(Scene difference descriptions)
::::::::::
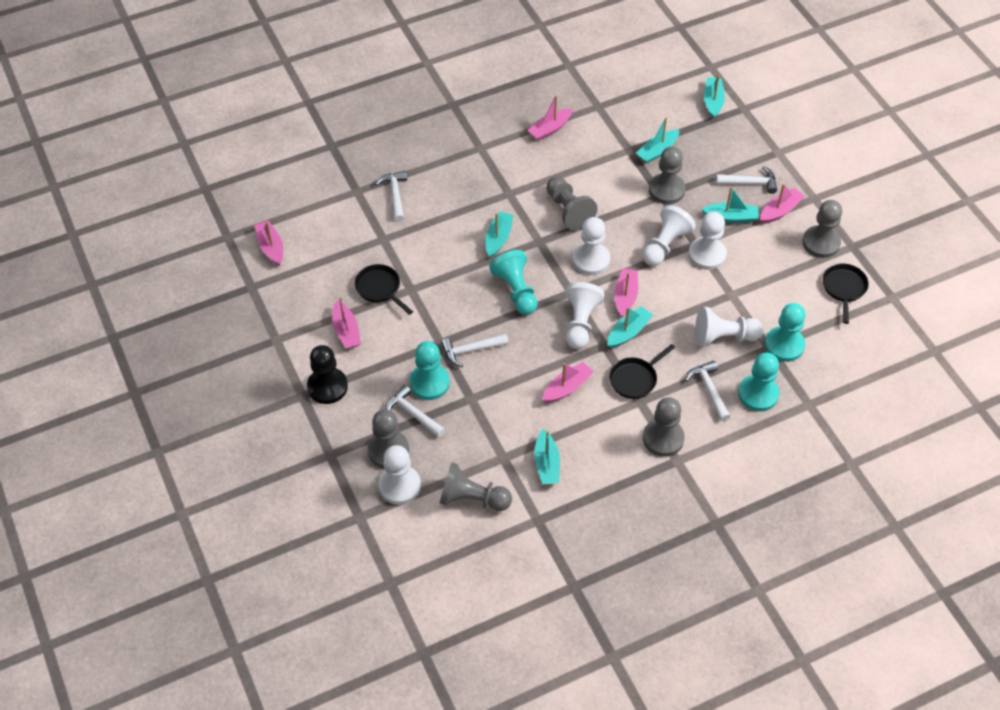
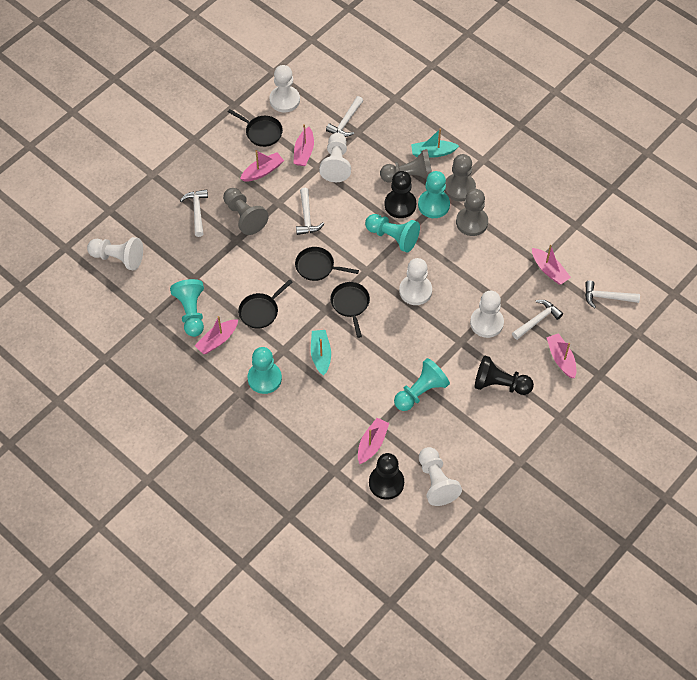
black pan: 3 -> 4
black pawn: 1 -> 3
grey pawn: 6 -> 4
turquoise boat: 6 -> 2
turquoise pawn: 4 -> 5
::::::::::
=== What to work on ===
Retype exactly, please, each line from the line that contains "grey pawn: 6 -> 4" through the last line of the entries above, with nothing added.

=== Output ===
grey pawn: 6 -> 4
turquoise boat: 6 -> 2
turquoise pawn: 4 -> 5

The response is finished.